-- GIVEN RECORDS --

====

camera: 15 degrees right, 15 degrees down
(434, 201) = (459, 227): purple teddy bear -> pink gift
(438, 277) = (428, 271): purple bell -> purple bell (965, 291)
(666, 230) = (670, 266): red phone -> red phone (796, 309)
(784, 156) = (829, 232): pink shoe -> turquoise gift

====

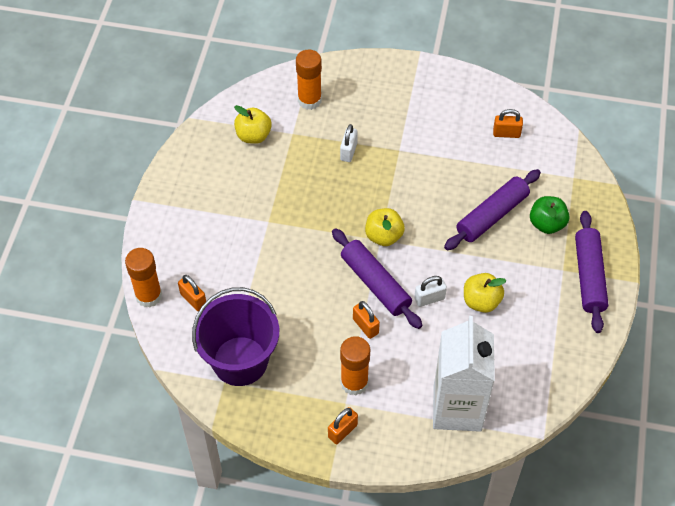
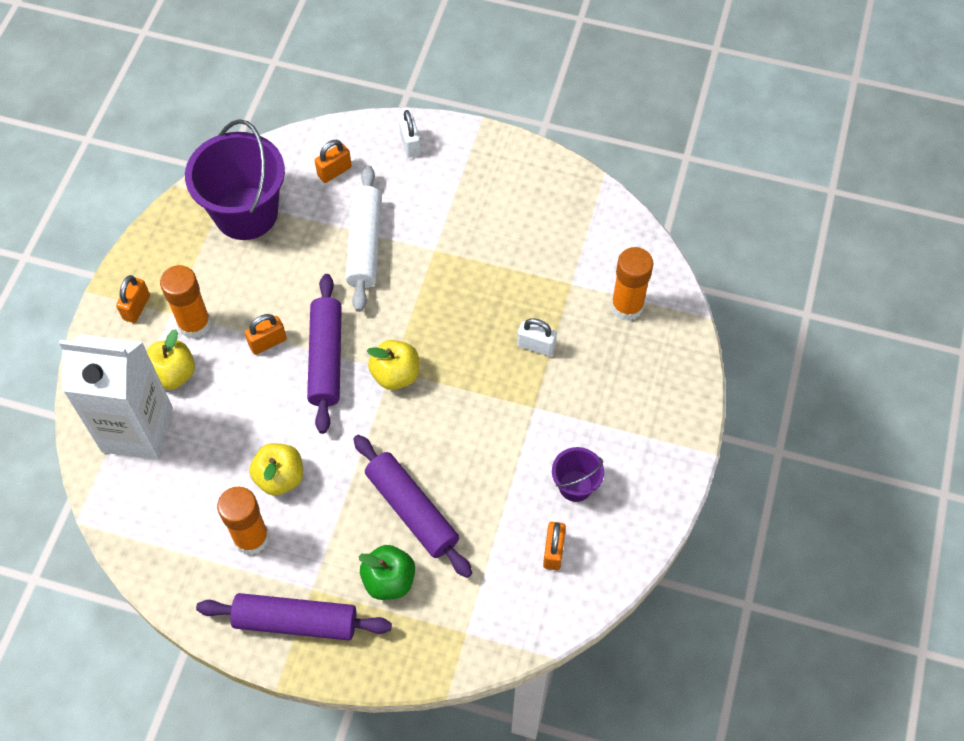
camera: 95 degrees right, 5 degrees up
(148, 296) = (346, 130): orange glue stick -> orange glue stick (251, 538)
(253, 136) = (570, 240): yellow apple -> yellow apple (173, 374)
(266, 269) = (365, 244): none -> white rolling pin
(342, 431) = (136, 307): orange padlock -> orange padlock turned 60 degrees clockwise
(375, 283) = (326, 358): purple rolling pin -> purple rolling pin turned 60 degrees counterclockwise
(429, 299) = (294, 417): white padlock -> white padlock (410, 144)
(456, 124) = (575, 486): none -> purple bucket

====

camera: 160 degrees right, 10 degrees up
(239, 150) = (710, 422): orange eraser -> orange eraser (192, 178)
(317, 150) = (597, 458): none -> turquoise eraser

====

-- EXERCISE INSTRUCTIONS --
Report every line in the data above in which the word "right" appears.

-- EXERCISE ANSWER --
camera: 15 degrees right, 15 degrees down
camera: 95 degrees right, 5 degrees up
camera: 160 degrees right, 10 degrees up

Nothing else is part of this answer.